# Problem description
Set down every record below exactly as it stands, leaving out the pictures.

_ _ _ _ _

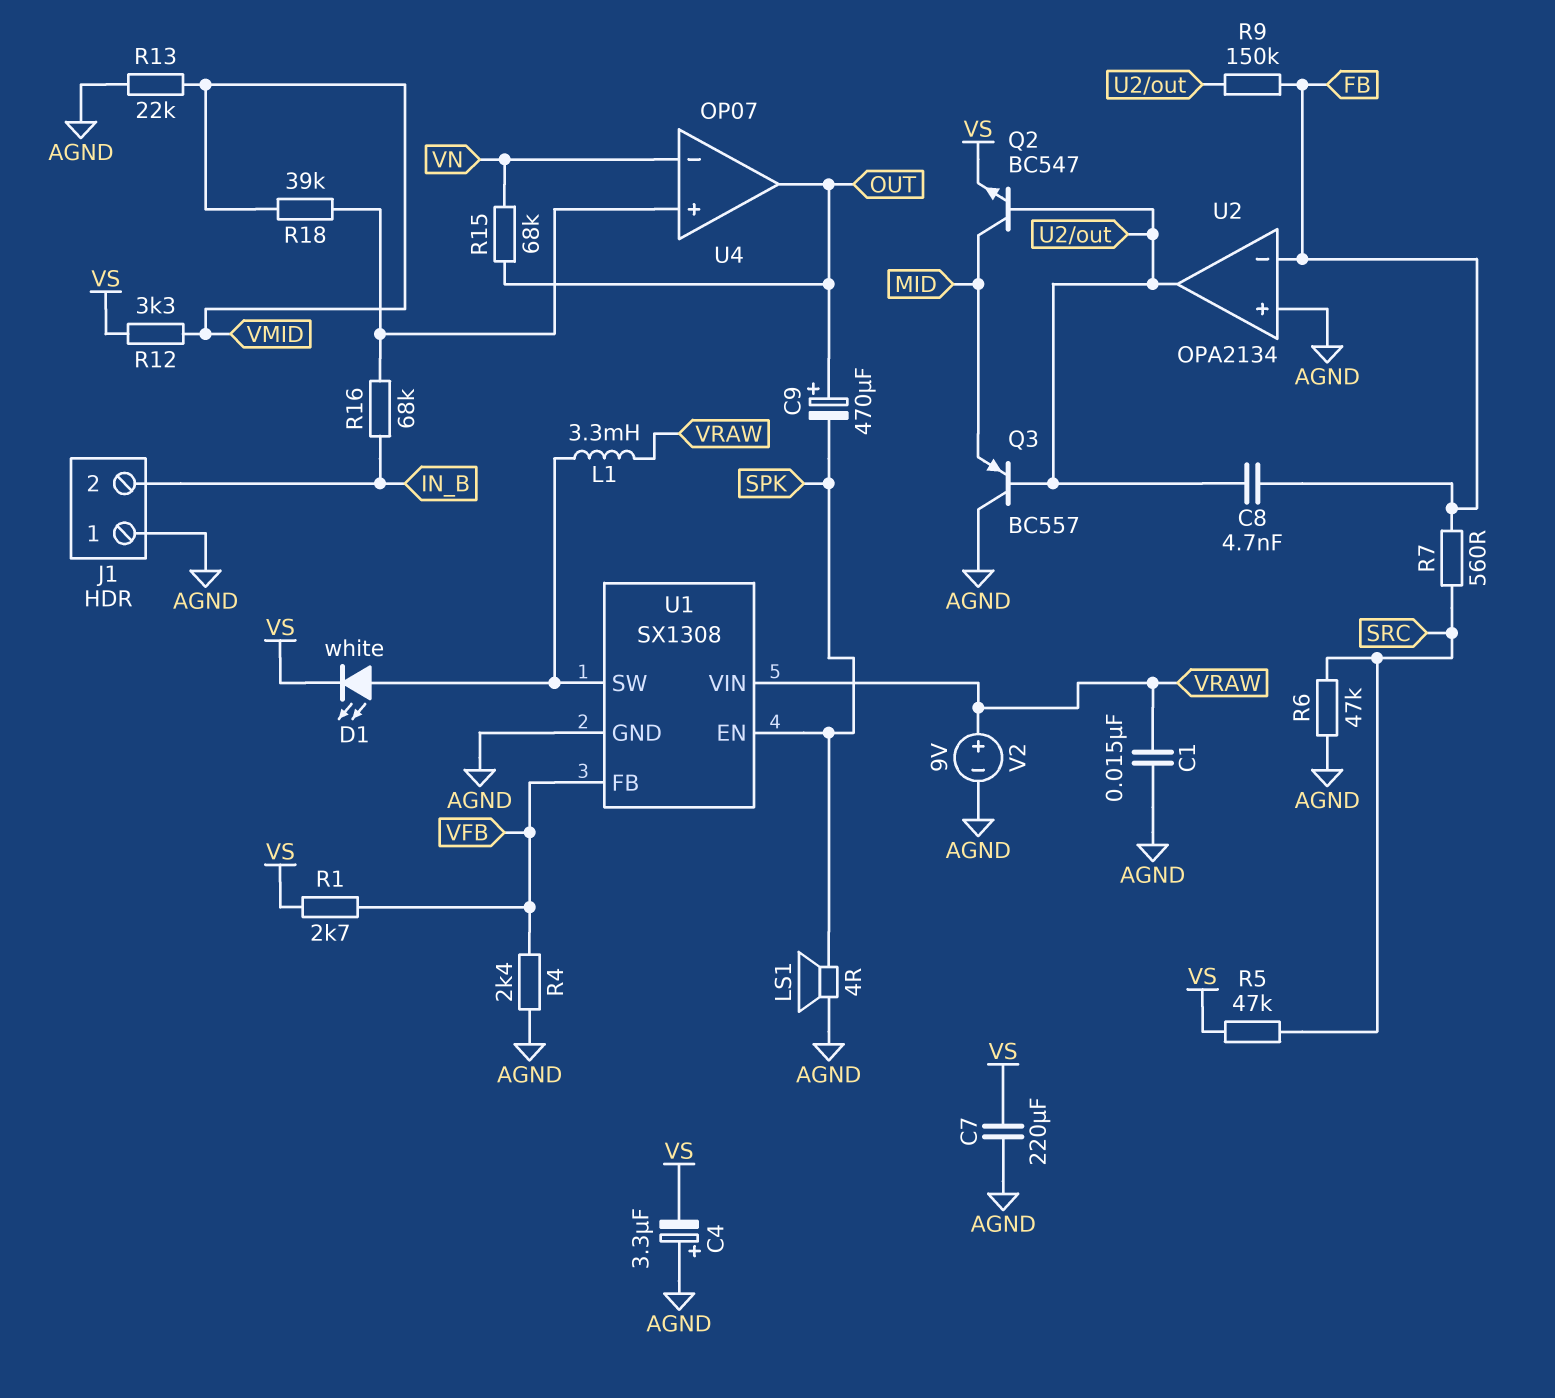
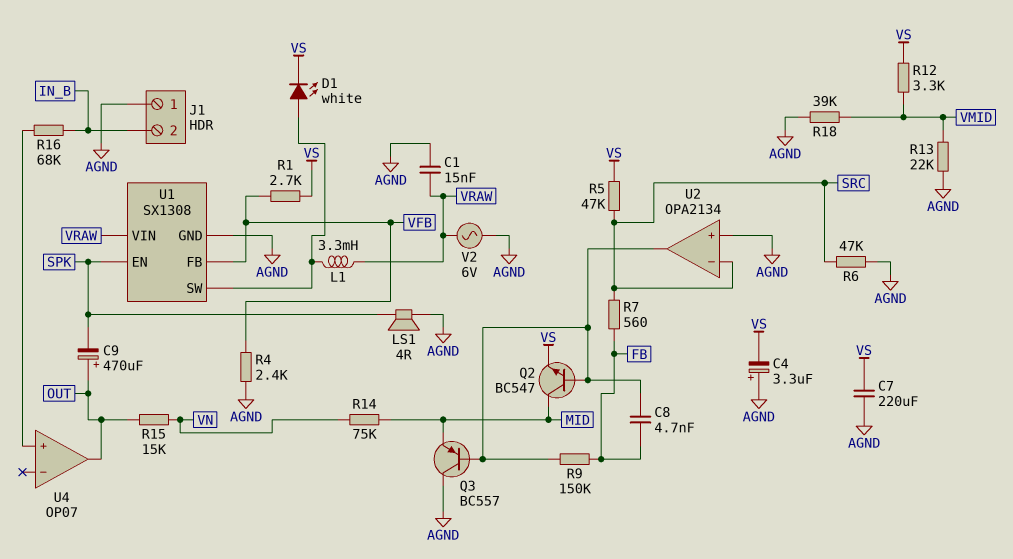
R14: none -> 75k (MID, VN)
R15: 68k (OUT, VN) -> 15k (OUT, VN)
R18: 39k (U4/in+, VMID) -> 39k (AGND, VMID)
U2 pin in-: FB -> SRC
U4 pin in-: VN -> none
V2: 9V (plus VRAW, minus AGND) -> AC 6V (AGND, VRAW)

_ _ _ _ _

# Finished exercise
R14: none -> 75k (MID, VN)
R15: 68k (OUT, VN) -> 15k (OUT, VN)
R18: 39k (U4/in+, VMID) -> 39k (AGND, VMID)
U2 pin in-: FB -> SRC
U4 pin in-: VN -> none
V2: 9V (plus VRAW, minus AGND) -> AC 6V (AGND, VRAW)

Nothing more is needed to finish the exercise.